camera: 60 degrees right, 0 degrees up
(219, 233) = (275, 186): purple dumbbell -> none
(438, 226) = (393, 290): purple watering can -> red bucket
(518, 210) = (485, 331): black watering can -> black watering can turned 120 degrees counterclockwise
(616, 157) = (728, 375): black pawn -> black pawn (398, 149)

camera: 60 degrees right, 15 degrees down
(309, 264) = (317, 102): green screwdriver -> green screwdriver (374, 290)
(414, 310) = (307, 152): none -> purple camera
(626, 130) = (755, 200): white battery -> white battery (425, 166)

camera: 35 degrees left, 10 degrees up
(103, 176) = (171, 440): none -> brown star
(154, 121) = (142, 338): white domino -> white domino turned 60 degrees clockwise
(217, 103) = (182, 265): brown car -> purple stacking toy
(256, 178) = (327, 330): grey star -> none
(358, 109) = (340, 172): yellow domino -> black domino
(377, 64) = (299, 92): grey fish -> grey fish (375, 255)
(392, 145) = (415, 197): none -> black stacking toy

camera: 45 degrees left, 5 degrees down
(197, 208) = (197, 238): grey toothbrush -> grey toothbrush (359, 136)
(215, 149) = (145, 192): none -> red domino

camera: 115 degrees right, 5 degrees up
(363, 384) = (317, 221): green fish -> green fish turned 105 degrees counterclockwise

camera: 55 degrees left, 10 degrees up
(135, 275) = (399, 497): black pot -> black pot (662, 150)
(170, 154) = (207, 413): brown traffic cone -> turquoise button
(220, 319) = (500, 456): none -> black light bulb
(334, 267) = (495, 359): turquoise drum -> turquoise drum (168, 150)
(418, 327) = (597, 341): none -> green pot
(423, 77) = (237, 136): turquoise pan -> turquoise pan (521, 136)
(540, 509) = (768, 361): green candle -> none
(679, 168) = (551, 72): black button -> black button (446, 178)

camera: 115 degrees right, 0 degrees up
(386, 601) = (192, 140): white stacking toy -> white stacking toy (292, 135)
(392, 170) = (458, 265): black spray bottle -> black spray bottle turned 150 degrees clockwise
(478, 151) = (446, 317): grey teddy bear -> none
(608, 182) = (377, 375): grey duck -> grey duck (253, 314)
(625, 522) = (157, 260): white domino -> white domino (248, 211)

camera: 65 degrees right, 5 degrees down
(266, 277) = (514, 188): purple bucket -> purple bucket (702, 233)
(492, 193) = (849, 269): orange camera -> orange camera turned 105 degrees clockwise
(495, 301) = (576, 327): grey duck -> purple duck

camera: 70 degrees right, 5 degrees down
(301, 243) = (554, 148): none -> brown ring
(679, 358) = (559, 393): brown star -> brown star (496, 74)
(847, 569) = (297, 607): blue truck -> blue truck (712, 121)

* * * * * * *

Every entry should be output exactly as written, please.

camera: 60 degrees right, 0 degrees up
(219, 233) = (275, 186): purple dumbbell -> none
(438, 226) = (393, 290): purple watering can -> red bucket
(518, 210) = (485, 331): black watering can -> black watering can turned 120 degrees counterclockwise
(616, 157) = (728, 375): black pawn -> black pawn (398, 149)

camera: 60 degrees right, 15 degrees down
(309, 264) = (317, 102): green screwdriver -> green screwdriver (374, 290)
(414, 310) = (307, 152): none -> purple camera
(626, 130) = (755, 200): white battery -> white battery (425, 166)

camera: 35 degrees left, 10 degrees up
(103, 176) = (171, 440): none -> brown star
(154, 121) = (142, 338): white domino -> white domino turned 60 degrees clockwise
(217, 103) = (182, 265): brown car -> purple stacking toy
(256, 178) = (327, 330): grey star -> none
(358, 109) = (340, 172): yellow domino -> black domino
(377, 64) = (299, 92): grey fish -> grey fish (375, 255)
(392, 145) = (415, 197): none -> black stacking toy

camera: 45 degrees left, 5 degrees down
(197, 208) = (197, 238): grey toothbrush -> grey toothbrush (359, 136)
(215, 149) = (145, 192): none -> red domino

camera: 115 degrees right, 5 degrees up
(363, 384) = (317, 221): green fish -> green fish turned 105 degrees counterclockwise

camera: 55 degrees left, 10 degrees up
(135, 275) = (399, 497): black pot -> black pot (662, 150)
(170, 154) = (207, 413): brown traffic cone -> turquoise button
(220, 319) = (500, 456): none -> black light bulb
(334, 267) = (495, 359): turquoise drum -> turquoise drum (168, 150)
(418, 327) = (597, 341): none -> green pot
(423, 77) = (237, 136): turquoise pan -> turquoise pan (521, 136)
(540, 509) = (768, 361): green candle -> none
(679, 168) = (551, 72): black button -> black button (446, 178)

camera: 115 degrees right, 0 degrees up
(386, 601) = (192, 140): white stacking toy -> white stacking toy (292, 135)
(392, 170) = (458, 265): black spray bottle -> black spray bottle turned 150 degrees clockwise
(478, 151) = (446, 317): grey teddy bear -> none
(608, 182) = (377, 375): grey duck -> grey duck (253, 314)
(625, 522) = (157, 260): white domino -> white domino (248, 211)

camera: 65 degrees right, 5 degrees down
(266, 277) = (514, 188): purple bucket -> purple bucket (702, 233)
(492, 193) = (849, 269): orange camera -> orange camera turned 105 degrees clockwise
(495, 301) = (576, 327): grey duck -> purple duck

camera: 70 degrees right, 5 degrees down
(301, 243) = (554, 148): none -> brown ring
(679, 358) = (559, 393): brown star -> brown star (496, 74)
(847, 569) = (297, 607): blue truck -> blue truck (712, 121)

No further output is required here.